**YOUR TASK**
Your task is to copy each line of the records that includes the string "plus".

Data entries
------------------------------------------------
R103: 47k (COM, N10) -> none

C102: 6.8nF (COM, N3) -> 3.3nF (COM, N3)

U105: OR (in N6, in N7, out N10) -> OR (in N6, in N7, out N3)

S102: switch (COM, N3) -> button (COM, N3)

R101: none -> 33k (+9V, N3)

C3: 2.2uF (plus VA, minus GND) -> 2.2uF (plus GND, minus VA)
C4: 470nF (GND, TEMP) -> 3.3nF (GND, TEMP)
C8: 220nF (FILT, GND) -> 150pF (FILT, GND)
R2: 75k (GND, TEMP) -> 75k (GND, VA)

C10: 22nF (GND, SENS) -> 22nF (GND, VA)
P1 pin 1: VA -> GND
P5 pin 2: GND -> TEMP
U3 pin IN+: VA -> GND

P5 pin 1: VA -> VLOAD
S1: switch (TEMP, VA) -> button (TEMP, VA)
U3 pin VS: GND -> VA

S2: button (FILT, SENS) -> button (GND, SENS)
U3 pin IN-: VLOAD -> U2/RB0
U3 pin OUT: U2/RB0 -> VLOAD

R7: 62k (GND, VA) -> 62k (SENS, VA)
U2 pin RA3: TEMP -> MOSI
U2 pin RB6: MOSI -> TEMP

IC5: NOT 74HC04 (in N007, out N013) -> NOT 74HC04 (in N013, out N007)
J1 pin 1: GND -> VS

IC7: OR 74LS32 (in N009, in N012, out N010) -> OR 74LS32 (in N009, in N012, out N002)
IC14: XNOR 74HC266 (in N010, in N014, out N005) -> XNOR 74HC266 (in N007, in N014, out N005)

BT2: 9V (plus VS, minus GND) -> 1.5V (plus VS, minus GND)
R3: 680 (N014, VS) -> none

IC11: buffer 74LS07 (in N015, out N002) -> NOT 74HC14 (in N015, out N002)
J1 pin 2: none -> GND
------------------------------------------------
**ANSWER TO THE EXERCISE**
C3: 2.2uF (plus VA, minus GND) -> 2.2uF (plus GND, minus VA)
BT2: 9V (plus VS, minus GND) -> 1.5V (plus VS, minus GND)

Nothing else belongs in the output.